YOUR ASSIGNMENT
Use the entries below and reproduce exactly the lines from the one containing "T3: PNP BD140" down to the one containing "U2 pin C: OPTO -> J2/2", both of them included.

INPUT DATA
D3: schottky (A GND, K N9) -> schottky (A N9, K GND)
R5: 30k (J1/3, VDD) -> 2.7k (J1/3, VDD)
...
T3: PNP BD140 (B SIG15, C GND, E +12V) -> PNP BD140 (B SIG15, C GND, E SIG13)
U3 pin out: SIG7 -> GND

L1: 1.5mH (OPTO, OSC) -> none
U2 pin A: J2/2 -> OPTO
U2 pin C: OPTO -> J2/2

OUTPUT
T3: PNP BD140 (B SIG15, C GND, E +12V) -> PNP BD140 (B SIG15, C GND, E SIG13)
U3 pin out: SIG7 -> GND

L1: 1.5mH (OPTO, OSC) -> none
U2 pin A: J2/2 -> OPTO
U2 pin C: OPTO -> J2/2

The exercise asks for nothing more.